-- Exercise materials follows --
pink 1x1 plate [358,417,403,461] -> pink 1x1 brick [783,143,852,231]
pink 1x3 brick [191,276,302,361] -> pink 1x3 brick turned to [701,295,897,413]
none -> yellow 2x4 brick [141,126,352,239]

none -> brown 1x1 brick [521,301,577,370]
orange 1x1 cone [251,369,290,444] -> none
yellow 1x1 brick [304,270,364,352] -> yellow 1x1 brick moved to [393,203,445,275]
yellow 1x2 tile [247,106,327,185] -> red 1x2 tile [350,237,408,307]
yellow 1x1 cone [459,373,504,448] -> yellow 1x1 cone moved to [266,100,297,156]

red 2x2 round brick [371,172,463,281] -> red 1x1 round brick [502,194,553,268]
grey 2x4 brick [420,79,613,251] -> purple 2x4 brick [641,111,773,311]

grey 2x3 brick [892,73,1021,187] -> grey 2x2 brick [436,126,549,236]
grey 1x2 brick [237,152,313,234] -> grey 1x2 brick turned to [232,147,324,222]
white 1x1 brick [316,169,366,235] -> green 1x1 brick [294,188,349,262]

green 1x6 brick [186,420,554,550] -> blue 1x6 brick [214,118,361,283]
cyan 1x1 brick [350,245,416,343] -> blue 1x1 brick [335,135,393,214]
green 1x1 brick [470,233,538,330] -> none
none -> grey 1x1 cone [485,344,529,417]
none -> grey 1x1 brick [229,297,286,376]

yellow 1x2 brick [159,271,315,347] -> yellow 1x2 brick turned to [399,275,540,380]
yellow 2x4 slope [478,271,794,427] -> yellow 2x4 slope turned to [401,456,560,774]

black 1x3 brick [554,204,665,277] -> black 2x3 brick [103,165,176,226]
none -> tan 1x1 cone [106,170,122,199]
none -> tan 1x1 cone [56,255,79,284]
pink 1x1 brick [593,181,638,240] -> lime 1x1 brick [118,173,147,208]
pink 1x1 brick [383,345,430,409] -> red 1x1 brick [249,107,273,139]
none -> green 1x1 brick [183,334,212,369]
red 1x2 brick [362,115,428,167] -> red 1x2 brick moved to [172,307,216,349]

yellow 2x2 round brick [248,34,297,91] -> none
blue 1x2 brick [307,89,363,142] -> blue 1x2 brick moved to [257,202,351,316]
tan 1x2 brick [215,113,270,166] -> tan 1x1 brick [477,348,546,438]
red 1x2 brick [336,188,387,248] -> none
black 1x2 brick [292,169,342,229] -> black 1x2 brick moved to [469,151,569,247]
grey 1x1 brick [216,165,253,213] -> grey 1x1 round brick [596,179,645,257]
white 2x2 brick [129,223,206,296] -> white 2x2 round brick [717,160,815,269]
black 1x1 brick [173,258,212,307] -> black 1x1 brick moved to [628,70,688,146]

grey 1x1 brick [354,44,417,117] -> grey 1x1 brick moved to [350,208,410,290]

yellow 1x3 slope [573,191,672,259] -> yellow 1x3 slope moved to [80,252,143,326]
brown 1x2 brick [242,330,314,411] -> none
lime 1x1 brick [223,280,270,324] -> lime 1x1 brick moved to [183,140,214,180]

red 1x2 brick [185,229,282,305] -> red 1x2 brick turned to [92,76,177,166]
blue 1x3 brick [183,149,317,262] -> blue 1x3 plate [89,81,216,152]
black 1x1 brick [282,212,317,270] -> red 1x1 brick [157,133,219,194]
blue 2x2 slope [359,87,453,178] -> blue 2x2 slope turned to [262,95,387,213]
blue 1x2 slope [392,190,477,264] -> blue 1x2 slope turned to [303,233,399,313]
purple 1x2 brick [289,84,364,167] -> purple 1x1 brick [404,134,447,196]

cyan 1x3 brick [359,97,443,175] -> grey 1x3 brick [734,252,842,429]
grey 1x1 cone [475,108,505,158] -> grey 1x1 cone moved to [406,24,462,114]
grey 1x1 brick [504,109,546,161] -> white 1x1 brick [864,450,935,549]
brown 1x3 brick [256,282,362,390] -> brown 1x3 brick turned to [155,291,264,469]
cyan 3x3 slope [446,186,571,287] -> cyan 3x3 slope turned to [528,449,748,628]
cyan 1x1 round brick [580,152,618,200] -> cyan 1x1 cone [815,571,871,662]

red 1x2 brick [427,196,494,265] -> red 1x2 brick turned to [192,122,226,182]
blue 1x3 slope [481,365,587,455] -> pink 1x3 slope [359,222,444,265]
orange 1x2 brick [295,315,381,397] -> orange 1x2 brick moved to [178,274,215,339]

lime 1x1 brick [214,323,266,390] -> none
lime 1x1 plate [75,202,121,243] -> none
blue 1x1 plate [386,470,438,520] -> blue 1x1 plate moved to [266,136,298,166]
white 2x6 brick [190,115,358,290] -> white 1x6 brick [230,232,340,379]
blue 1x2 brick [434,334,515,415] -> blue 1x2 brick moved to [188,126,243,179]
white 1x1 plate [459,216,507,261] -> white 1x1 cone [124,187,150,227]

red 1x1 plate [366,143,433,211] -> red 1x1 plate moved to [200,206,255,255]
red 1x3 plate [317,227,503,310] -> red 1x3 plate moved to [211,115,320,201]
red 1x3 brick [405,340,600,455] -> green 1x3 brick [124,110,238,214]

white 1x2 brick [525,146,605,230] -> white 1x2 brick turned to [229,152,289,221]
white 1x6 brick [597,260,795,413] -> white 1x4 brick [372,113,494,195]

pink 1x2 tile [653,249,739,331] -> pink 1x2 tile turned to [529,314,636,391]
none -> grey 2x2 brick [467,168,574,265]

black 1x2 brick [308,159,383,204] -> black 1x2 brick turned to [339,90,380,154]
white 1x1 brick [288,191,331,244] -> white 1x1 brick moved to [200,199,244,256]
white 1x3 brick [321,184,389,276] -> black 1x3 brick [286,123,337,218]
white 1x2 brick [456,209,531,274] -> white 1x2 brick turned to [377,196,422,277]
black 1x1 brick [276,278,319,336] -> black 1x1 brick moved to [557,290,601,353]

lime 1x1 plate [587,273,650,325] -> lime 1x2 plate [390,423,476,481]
-- Exercise materials concluded --
Problem to work on
As the answer, set down only the lines from the data above between the one holding "pink 1x1 brick [593,181,638,240]" and the one holding "lime 1x1 brick [223,280,270,324]", inclusive, exactly as they read.

The completed task
pink 1x1 brick [593,181,638,240] -> lime 1x1 brick [118,173,147,208]
pink 1x1 brick [383,345,430,409] -> red 1x1 brick [249,107,273,139]
none -> green 1x1 brick [183,334,212,369]
red 1x2 brick [362,115,428,167] -> red 1x2 brick moved to [172,307,216,349]

yellow 2x2 round brick [248,34,297,91] -> none
blue 1x2 brick [307,89,363,142] -> blue 1x2 brick moved to [257,202,351,316]
tan 1x2 brick [215,113,270,166] -> tan 1x1 brick [477,348,546,438]
red 1x2 brick [336,188,387,248] -> none
black 1x2 brick [292,169,342,229] -> black 1x2 brick moved to [469,151,569,247]
grey 1x1 brick [216,165,253,213] -> grey 1x1 round brick [596,179,645,257]
white 2x2 brick [129,223,206,296] -> white 2x2 round brick [717,160,815,269]
black 1x1 brick [173,258,212,307] -> black 1x1 brick moved to [628,70,688,146]

grey 1x1 brick [354,44,417,117] -> grey 1x1 brick moved to [350,208,410,290]

yellow 1x3 slope [573,191,672,259] -> yellow 1x3 slope moved to [80,252,143,326]
brown 1x2 brick [242,330,314,411] -> none
lime 1x1 brick [223,280,270,324] -> lime 1x1 brick moved to [183,140,214,180]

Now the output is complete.